### What is needed
Transcribe exactly the lines from the one holding "none -> lime brick B5:C7 level 1" to the end of the data below, including both of those lines and no others.

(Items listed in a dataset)
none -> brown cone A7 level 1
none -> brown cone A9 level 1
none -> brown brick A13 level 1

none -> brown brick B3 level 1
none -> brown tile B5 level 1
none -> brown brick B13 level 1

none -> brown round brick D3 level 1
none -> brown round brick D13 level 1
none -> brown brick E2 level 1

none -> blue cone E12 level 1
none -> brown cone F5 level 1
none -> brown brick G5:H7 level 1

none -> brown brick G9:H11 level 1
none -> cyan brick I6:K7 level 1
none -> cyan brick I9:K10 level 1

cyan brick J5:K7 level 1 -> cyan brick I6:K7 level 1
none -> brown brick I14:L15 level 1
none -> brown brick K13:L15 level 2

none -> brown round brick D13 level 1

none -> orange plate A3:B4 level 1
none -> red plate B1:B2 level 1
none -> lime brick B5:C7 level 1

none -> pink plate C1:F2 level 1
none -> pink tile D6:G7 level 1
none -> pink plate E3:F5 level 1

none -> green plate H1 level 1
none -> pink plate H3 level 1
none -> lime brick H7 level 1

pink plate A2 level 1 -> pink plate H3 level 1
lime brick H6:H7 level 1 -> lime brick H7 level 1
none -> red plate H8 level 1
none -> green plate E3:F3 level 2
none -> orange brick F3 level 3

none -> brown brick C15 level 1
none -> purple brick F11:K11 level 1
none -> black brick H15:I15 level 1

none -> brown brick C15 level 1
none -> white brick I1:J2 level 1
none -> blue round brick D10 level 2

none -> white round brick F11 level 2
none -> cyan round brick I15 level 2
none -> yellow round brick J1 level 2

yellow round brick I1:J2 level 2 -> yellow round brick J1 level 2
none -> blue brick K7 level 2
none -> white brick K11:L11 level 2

### Solved exercise
none -> lime brick B5:C7 level 1

none -> pink plate C1:F2 level 1
none -> pink tile D6:G7 level 1
none -> pink plate E3:F5 level 1

none -> green plate H1 level 1
none -> pink plate H3 level 1
none -> lime brick H7 level 1

pink plate A2 level 1 -> pink plate H3 level 1
lime brick H6:H7 level 1 -> lime brick H7 level 1
none -> red plate H8 level 1
none -> green plate E3:F3 level 2
none -> orange brick F3 level 3

none -> brown brick C15 level 1
none -> purple brick F11:K11 level 1
none -> black brick H15:I15 level 1

none -> brown brick C15 level 1
none -> white brick I1:J2 level 1
none -> blue round brick D10 level 2

none -> white round brick F11 level 2
none -> cyan round brick I15 level 2
none -> yellow round brick J1 level 2

yellow round brick I1:J2 level 2 -> yellow round brick J1 level 2
none -> blue brick K7 level 2
none -> white brick K11:L11 level 2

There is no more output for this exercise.